▶ Work instructions: Among the records that follow, find the line with "purple brick A2:A4 level 2 -> none" and the line with "green brick E8:E10". Set down those lines and all lines between them exactly, without adding anything.

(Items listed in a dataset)
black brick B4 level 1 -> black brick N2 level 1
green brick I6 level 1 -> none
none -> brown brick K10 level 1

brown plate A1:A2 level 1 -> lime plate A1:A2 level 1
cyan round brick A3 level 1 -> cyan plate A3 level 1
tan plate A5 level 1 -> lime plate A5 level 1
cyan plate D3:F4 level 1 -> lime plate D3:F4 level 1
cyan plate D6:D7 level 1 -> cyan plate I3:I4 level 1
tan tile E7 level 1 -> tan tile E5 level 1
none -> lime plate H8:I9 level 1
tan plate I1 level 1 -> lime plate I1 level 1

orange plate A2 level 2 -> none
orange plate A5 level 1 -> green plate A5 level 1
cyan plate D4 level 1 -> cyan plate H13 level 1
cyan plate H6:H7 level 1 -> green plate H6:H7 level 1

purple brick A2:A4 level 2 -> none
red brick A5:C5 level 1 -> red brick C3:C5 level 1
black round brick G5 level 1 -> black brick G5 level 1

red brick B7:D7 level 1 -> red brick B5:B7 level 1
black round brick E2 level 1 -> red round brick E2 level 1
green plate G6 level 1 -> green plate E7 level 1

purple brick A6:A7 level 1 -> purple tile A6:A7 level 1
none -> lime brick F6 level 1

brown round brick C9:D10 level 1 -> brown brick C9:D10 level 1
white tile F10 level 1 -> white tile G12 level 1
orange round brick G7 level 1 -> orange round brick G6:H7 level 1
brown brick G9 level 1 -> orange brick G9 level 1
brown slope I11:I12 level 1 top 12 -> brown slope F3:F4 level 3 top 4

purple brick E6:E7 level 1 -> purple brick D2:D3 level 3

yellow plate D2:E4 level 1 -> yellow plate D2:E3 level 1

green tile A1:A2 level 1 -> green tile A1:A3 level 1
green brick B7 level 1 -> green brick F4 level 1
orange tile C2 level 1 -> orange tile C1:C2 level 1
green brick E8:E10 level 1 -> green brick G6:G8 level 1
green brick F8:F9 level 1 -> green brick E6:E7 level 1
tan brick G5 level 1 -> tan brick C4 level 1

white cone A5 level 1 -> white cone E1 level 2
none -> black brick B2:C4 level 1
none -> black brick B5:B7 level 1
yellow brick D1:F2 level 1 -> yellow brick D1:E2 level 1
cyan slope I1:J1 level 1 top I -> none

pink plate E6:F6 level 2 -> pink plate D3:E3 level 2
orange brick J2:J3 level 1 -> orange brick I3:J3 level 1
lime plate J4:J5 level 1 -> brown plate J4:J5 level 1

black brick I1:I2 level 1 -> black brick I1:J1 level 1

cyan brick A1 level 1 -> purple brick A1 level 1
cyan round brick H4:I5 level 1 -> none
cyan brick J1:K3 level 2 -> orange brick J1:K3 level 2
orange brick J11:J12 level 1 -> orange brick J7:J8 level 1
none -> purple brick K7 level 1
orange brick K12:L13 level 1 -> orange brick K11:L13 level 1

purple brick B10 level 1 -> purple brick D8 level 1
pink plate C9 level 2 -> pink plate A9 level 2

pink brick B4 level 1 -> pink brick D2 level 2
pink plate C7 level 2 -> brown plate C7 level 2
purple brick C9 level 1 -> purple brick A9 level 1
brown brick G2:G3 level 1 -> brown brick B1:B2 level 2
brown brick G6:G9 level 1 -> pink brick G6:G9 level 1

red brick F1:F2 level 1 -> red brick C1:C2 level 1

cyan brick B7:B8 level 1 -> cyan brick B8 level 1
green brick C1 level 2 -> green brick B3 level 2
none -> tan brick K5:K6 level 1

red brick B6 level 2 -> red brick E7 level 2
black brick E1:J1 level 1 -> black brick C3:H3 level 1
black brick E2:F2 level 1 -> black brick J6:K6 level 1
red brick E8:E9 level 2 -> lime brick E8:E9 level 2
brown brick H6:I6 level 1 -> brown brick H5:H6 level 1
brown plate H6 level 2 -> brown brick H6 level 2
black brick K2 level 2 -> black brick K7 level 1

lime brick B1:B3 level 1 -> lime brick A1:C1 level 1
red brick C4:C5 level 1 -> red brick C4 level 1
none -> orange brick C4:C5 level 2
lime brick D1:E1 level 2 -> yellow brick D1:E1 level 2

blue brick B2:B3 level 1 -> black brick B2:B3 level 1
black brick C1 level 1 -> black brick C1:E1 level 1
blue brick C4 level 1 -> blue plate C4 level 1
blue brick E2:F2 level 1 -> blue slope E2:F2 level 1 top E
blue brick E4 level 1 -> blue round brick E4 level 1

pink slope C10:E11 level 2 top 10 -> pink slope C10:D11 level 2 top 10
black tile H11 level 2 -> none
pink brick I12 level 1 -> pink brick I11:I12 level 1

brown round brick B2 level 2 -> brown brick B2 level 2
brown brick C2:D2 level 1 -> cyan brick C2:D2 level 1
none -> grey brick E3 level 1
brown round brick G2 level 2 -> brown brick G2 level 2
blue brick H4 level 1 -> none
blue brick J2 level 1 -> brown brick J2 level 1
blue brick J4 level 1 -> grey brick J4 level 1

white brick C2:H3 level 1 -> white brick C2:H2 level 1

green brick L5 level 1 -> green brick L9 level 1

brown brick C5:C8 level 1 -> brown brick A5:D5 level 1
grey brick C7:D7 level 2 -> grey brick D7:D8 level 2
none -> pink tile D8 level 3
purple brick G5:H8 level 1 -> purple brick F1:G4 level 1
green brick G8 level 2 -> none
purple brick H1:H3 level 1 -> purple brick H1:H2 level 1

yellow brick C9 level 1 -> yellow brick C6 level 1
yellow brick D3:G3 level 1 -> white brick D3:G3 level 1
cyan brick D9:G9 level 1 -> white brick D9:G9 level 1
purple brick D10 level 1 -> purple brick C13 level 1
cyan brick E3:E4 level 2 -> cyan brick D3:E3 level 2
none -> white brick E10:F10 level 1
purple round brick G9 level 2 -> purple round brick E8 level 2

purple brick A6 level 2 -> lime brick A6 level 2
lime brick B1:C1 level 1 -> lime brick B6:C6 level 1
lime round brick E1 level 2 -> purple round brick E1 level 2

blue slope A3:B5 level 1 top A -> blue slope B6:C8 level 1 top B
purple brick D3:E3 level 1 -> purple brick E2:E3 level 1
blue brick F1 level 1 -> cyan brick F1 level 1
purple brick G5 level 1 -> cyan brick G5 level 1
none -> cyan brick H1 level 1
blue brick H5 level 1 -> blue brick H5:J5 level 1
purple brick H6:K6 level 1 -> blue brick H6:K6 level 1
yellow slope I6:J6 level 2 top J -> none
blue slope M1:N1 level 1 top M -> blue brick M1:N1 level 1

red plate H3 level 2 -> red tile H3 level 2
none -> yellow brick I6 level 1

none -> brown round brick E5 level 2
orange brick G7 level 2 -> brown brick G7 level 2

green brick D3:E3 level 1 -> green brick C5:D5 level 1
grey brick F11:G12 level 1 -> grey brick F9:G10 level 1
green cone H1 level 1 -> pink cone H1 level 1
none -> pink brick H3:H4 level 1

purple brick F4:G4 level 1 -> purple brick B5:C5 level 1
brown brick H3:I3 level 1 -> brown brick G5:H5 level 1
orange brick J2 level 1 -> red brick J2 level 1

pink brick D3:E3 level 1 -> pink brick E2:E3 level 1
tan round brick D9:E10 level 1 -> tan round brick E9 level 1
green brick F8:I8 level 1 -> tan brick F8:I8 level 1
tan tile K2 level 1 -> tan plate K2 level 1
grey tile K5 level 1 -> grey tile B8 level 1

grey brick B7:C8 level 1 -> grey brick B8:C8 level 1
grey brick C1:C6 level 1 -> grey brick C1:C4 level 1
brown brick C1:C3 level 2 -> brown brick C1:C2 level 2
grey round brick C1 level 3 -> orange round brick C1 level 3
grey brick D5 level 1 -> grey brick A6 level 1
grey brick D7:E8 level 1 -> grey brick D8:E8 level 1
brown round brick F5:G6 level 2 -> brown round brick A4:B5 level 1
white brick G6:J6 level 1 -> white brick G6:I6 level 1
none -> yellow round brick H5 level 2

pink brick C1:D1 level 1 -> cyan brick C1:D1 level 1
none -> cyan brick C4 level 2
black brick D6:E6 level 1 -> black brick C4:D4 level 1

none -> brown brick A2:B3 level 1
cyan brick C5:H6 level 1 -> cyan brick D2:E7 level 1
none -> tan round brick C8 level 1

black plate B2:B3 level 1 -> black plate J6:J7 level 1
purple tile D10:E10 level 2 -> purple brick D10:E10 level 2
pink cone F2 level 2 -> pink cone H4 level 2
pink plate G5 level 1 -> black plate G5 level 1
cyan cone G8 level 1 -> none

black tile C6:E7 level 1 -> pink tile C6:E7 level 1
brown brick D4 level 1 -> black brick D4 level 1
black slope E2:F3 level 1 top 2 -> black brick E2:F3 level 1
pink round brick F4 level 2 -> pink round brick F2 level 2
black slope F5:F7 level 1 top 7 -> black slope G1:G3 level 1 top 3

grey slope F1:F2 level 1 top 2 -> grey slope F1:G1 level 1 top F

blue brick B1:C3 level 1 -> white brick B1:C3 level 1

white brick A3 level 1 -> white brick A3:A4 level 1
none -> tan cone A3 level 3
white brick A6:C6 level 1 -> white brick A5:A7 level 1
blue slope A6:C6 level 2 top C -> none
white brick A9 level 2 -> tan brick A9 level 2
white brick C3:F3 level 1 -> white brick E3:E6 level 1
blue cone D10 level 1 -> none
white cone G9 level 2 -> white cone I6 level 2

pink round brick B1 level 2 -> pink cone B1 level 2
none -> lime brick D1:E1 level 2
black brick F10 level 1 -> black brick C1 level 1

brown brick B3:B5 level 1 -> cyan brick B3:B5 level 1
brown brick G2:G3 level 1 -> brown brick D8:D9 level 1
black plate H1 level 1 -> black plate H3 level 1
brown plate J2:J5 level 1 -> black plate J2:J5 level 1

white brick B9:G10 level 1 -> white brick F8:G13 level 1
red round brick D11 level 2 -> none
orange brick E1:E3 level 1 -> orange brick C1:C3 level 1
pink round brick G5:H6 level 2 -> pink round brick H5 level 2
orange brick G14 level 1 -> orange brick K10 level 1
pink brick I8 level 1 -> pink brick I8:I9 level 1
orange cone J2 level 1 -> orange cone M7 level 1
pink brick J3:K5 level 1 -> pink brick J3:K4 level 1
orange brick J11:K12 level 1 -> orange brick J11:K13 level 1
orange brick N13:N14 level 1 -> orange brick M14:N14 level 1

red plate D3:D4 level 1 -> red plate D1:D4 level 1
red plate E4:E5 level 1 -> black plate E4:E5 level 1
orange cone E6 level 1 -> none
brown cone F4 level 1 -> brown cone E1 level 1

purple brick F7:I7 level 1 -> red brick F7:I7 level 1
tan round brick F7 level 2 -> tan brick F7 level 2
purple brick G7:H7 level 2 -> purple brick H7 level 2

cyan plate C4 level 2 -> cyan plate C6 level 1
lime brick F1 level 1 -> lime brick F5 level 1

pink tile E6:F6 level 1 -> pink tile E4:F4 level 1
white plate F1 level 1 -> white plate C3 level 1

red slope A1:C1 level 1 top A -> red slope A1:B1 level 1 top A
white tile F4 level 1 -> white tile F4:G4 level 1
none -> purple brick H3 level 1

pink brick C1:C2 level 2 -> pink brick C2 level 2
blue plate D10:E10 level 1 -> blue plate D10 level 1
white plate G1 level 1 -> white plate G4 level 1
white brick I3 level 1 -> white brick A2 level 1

▶ Exercise answer:
purple brick A2:A4 level 2 -> none
red brick A5:C5 level 1 -> red brick C3:C5 level 1
black round brick G5 level 1 -> black brick G5 level 1

red brick B7:D7 level 1 -> red brick B5:B7 level 1
black round brick E2 level 1 -> red round brick E2 level 1
green plate G6 level 1 -> green plate E7 level 1

purple brick A6:A7 level 1 -> purple tile A6:A7 level 1
none -> lime brick F6 level 1

brown round brick C9:D10 level 1 -> brown brick C9:D10 level 1
white tile F10 level 1 -> white tile G12 level 1
orange round brick G7 level 1 -> orange round brick G6:H7 level 1
brown brick G9 level 1 -> orange brick G9 level 1
brown slope I11:I12 level 1 top 12 -> brown slope F3:F4 level 3 top 4

purple brick E6:E7 level 1 -> purple brick D2:D3 level 3

yellow plate D2:E4 level 1 -> yellow plate D2:E3 level 1

green tile A1:A2 level 1 -> green tile A1:A3 level 1
green brick B7 level 1 -> green brick F4 level 1
orange tile C2 level 1 -> orange tile C1:C2 level 1
green brick E8:E10 level 1 -> green brick G6:G8 level 1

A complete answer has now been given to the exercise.